Without including any pictures, copy each entry below exactly.

=-=-=

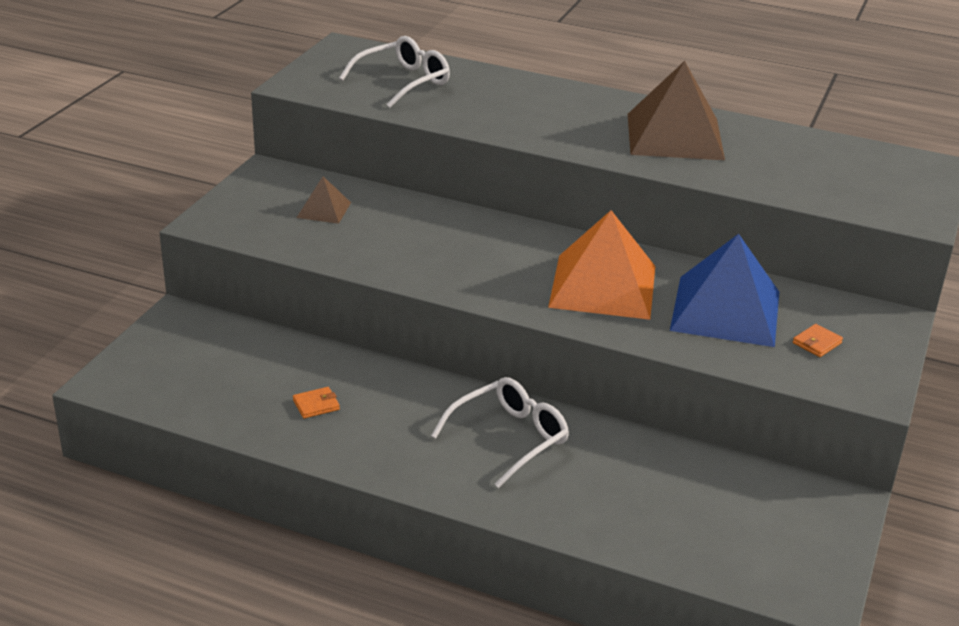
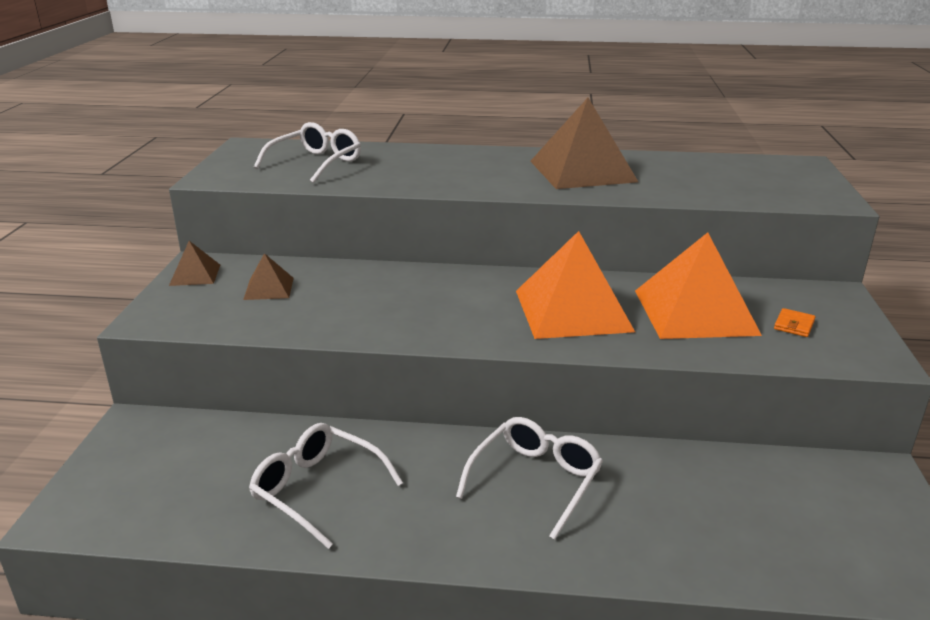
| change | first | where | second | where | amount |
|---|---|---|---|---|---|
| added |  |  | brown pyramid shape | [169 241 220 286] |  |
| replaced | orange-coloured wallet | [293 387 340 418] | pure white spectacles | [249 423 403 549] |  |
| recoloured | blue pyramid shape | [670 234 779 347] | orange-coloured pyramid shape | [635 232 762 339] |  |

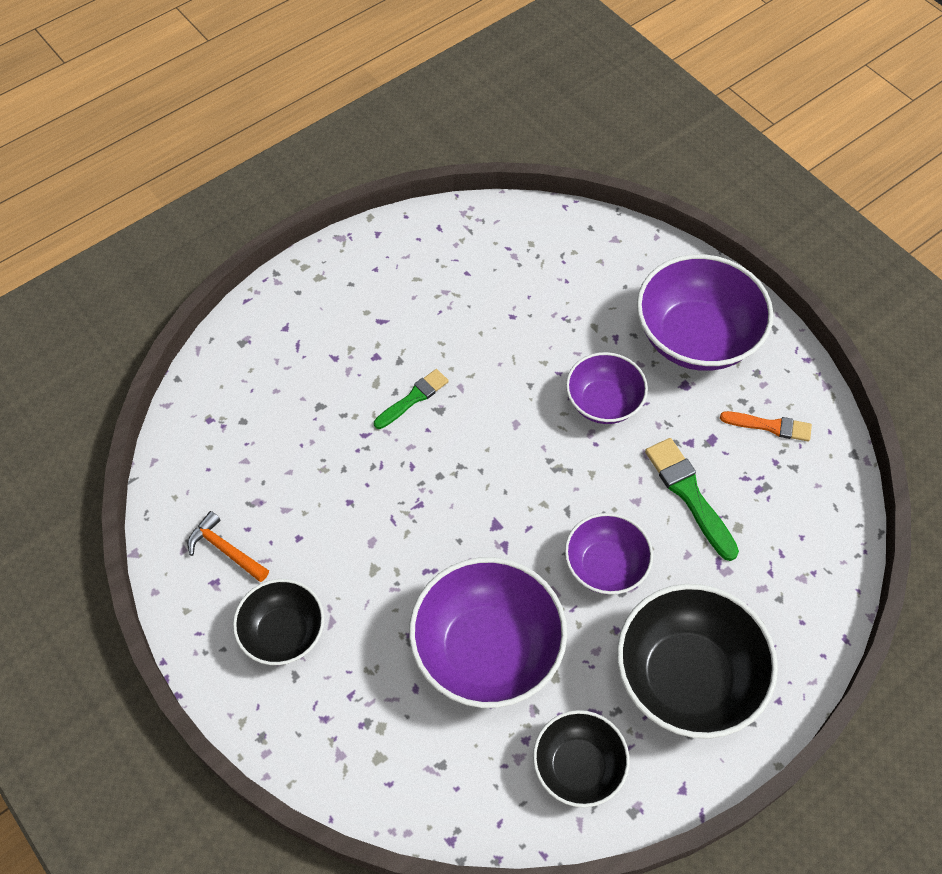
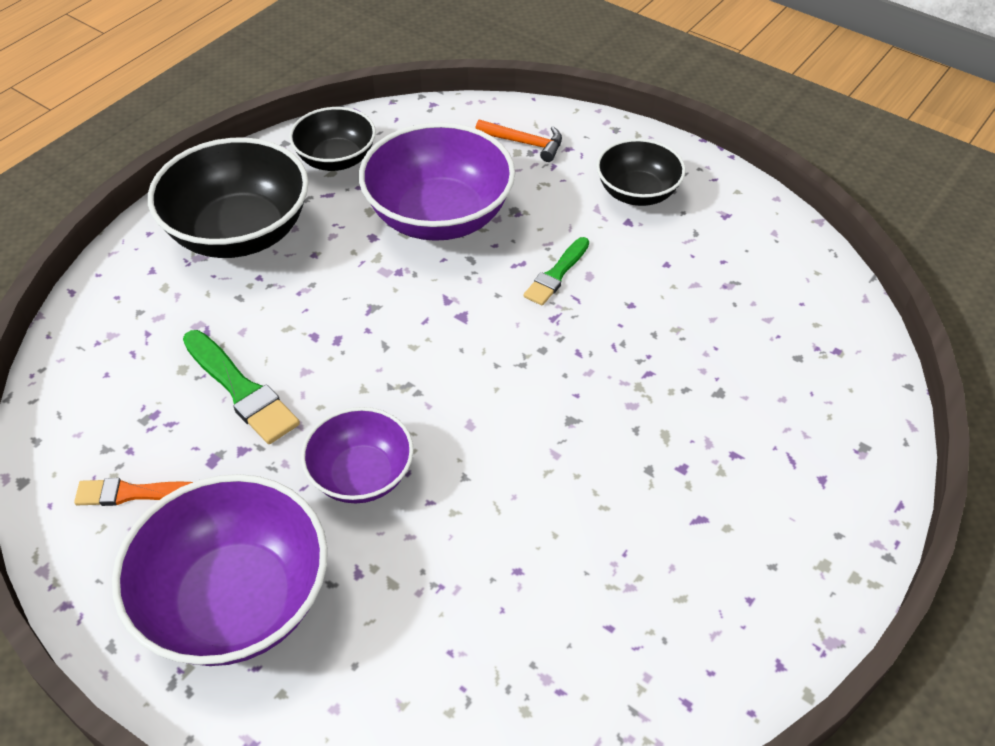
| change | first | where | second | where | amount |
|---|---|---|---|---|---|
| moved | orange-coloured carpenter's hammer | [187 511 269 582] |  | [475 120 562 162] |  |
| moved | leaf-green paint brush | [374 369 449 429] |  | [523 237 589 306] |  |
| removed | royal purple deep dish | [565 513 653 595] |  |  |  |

=-=-=

> [Response area]
| change | first | where | second | where | amount |
|---|---|---|---|---|---|
| added |  |  | brown pyramid shape | [169 241 220 286] |  |
| replaced | orange-coloured wallet | [293 387 340 418] | pure white spectacles | [249 423 403 549] |  |
| recoloured | blue pyramid shape | [670 234 779 347] | orange-coloured pyramid shape | [635 232 762 339] |  |

| change | first | where | second | where | amount |
|---|---|---|---|---|---|
| moved | orange-coloured carpenter's hammer | [187 511 269 582] |  | [475 120 562 162] |  |
| moved | leaf-green paint brush | [374 369 449 429] |  | [523 237 589 306] |  |
| removed | royal purple deep dish | [565 513 653 595] |  |  |  |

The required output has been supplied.